Each line of the material below is to be written out exactly. Leave out any picture.

(DATASET EXTRACT)

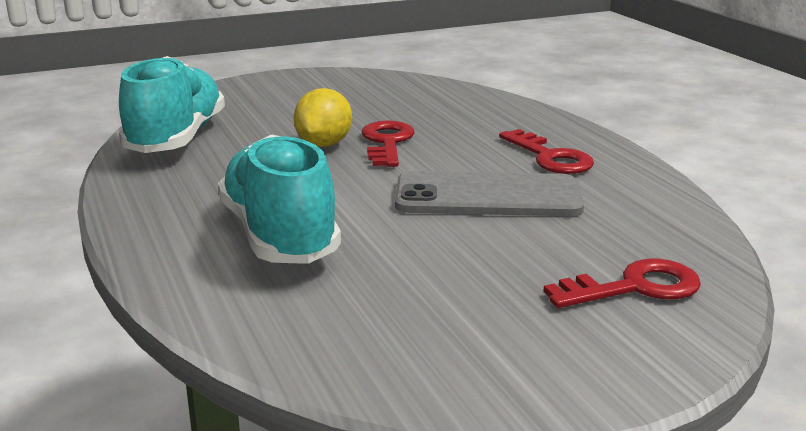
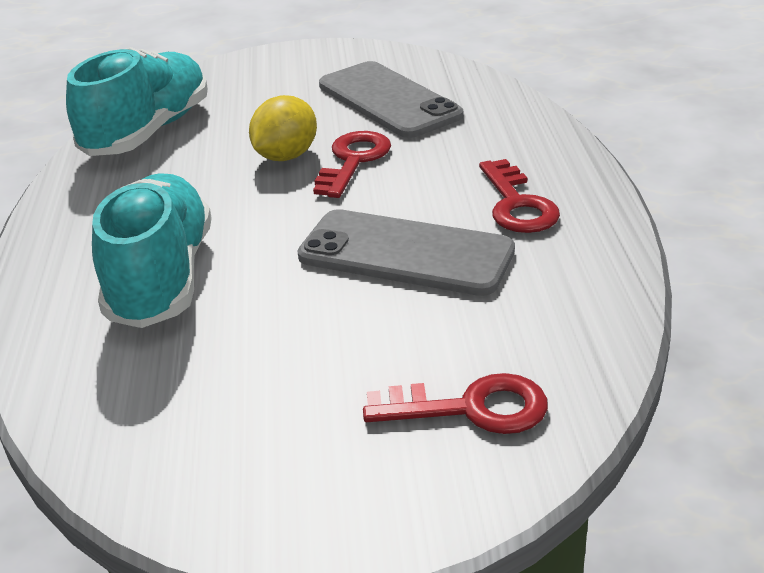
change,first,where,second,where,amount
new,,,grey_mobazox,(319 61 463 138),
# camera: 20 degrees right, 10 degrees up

(End DATASET EXTRACT)

#### ANSWER SPACE:
change,first,where,second,where,amount
new,,,grey_mobazox,(319 61 463 138),
# camera: 20 degrees right, 10 degrees up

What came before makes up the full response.